= Exercise aim =
Gather the lines below that include the string "this", copying each in full.

*** Opening of Supplied material ***

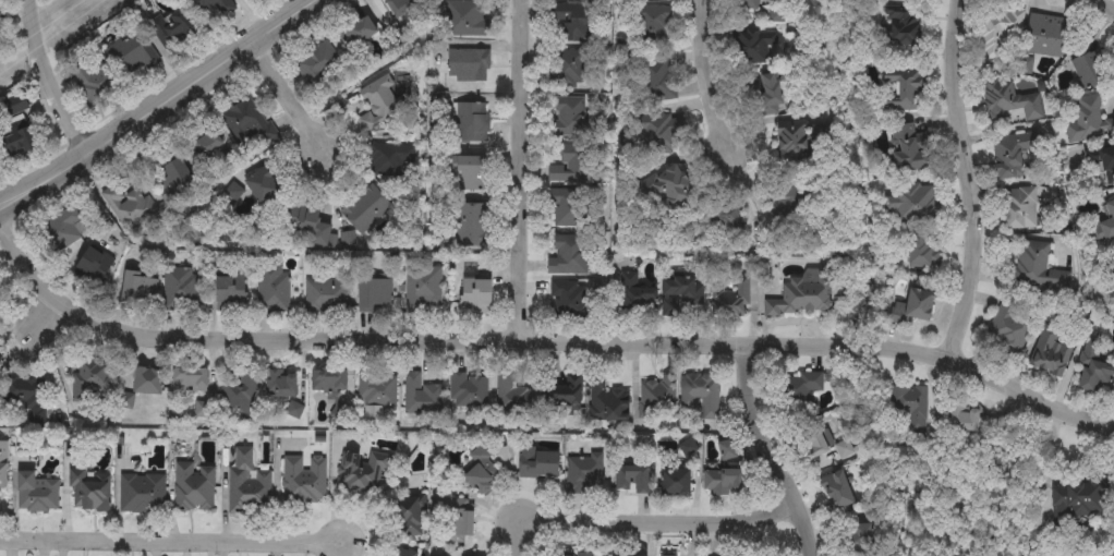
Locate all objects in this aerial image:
building: (246, 0)
building: (663, 0)
building: (749, 4)
road: (1104, 5)
building: (226, 6)
building: (402, 6)
building: (465, 19)
building: (572, 21)
building: (652, 23)
building: (173, 26)
building: (901, 27)
building: (360, 32)
building: (997, 36)
building: (1047, 36)
building: (756, 45)
building: (130, 56)
building: (315, 65)
building: (468, 65)
building: (569, 70)
building: (1091, 70)
building: (92, 78)
road: (702, 79)
road: (45, 80)
building: (656, 80)
building: (905, 89)
building: (772, 94)
road: (167, 97)
road: (289, 98)
building: (380, 100)
building: (1009, 101)
building: (15, 105)
building: (568, 117)
building: (1089, 121)
building: (471, 123)
building: (249, 126)
building: (662, 134)
building: (20, 139)
building: (211, 142)
building: (799, 142)
building: (911, 149)
building: (1012, 155)
building: (392, 158)
building: (1101, 161)
building: (571, 165)
road: (520, 171)
building: (473, 173)
building: (176, 179)
road: (970, 184)
building: (262, 186)
building: (671, 188)
road: (9, 198)
building: (914, 203)
building: (785, 204)
road: (9, 205)
building: (1111, 207)
building: (569, 208)
building: (1019, 208)
building: (366, 209)
building: (132, 210)
building: (297, 217)
building: (723, 217)
building: (471, 225)
building: (1109, 228)
building: (61, 230)
building: (924, 248)
building: (569, 255)
building: (92, 267)
building: (1038, 268)
building: (681, 287)
building: (271, 288)
building: (423, 288)
building: (138, 289)
building: (178, 289)
building: (230, 294)
building: (375, 294)
building: (478, 294)
building: (325, 295)
building: (636, 295)
building: (806, 296)
building: (732, 298)
building: (568, 300)
building: (915, 307)
road: (38, 317)
building: (1010, 328)
road: (544, 342)
building: (1051, 350)
building: (1, 368)
building: (1096, 368)
building: (189, 380)
building: (88, 381)
building: (148, 381)
building: (328, 381)
building: (280, 384)
building: (805, 387)
building: (376, 391)
building: (468, 391)
building: (22, 393)
building: (703, 394)
building: (565, 395)
building: (238, 396)
building: (421, 397)
building: (513, 397)
building: (659, 399)
building: (606, 400)
building: (911, 406)
building: (965, 419)
building: (813, 444)
road: (773, 450)
building: (846, 450)
building: (729, 451)
building: (540, 463)
building: (3, 465)
building: (481, 472)
building: (583, 472)
building: (361, 473)
building: (634, 479)
building: (302, 481)
building: (724, 481)
building: (677, 483)
building: (247, 486)
building: (194, 489)
building: (841, 491)
building: (89, 493)
building: (142, 493)
building: (36, 494)
building: (1081, 497)
building: (409, 517)
road: (655, 525)
building: (460, 526)
building: (862, 538)
road: (173, 545)
building: (584, 554)
building: (630, 555)

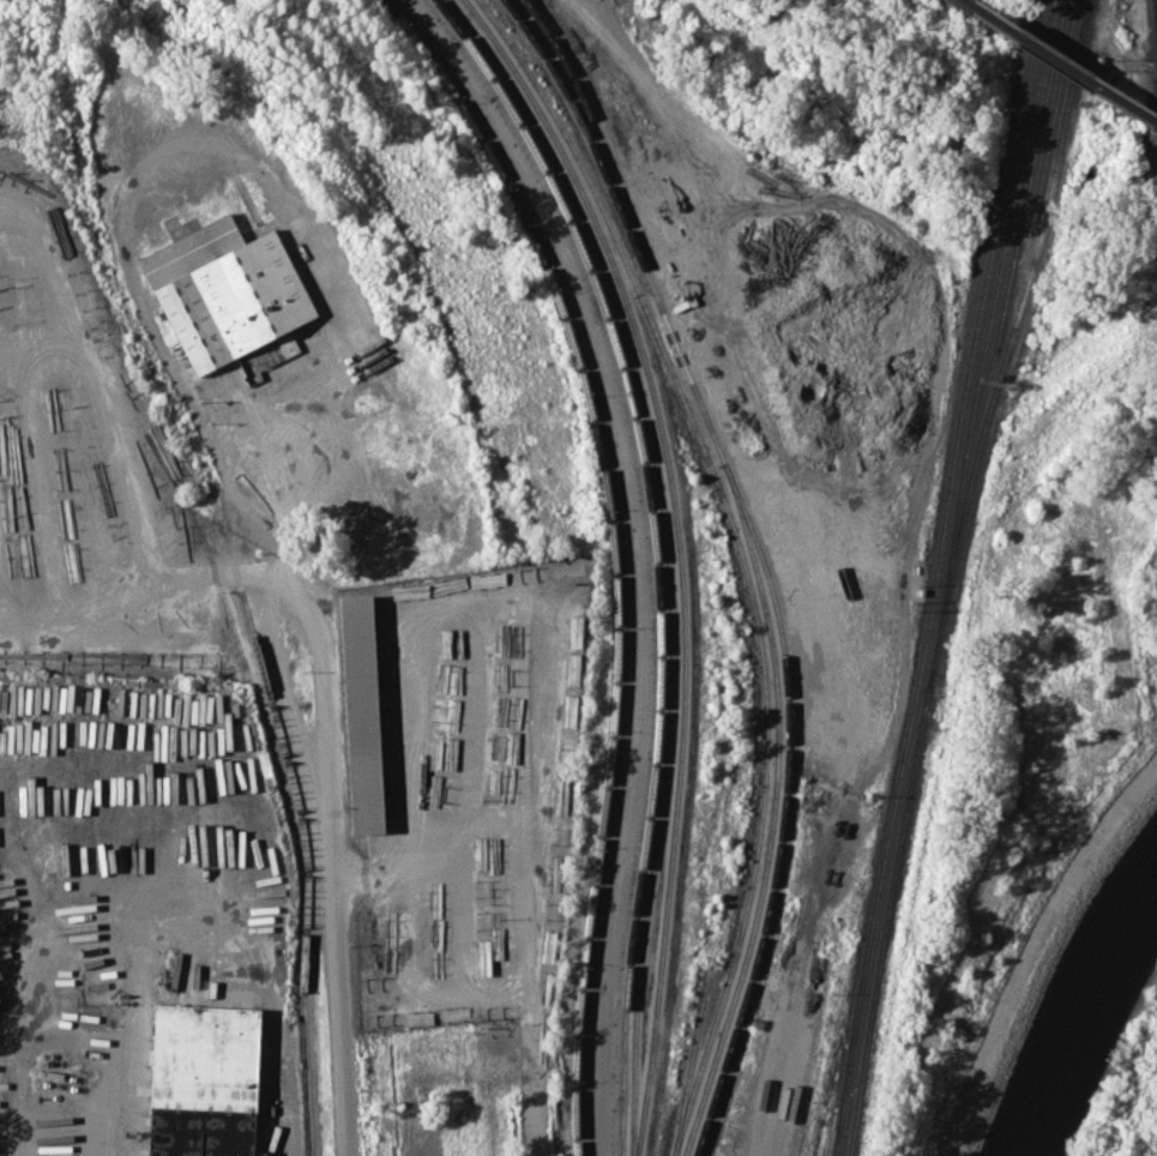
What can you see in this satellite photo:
railway: (1156, 0)
railway: (966, 2)
railway: (1083, 24)
railway: (1062, 65)
road: (635, 72)
railway: (1056, 104)
railway: (1074, 105)
railway: (577, 114)
railway: (78, 147)
road: (200, 147)
railway: (1031, 175)
silo: (804, 256)
building: (227, 291)
building: (837, 293)
railway: (979, 309)
railway: (991, 314)
railway: (1016, 315)
building: (855, 349)
silo: (855, 349)
road: (94, 388)
road: (270, 419)
railway: (612, 551)
railway: (655, 554)
railway: (667, 554)
railway: (739, 554)
railway: (678, 555)
railway: (753, 561)
road: (210, 575)
road: (267, 577)
road: (79, 613)
railway: (256, 653)
road: (402, 668)
building: (366, 715)
railway: (920, 727)
road: (467, 795)
railway: (783, 808)
railway: (878, 888)
railway: (891, 892)
road: (198, 926)
road: (338, 973)
river: (1093, 1018)
railway: (691, 1061)
road: (531, 1068)
building: (212, 1080)
railway: (827, 1085)
railway: (308, 1096)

*** Close of Supplied material ***

= Task output =
Locate all objects in this aerial image:
What can you see in this satellite photo:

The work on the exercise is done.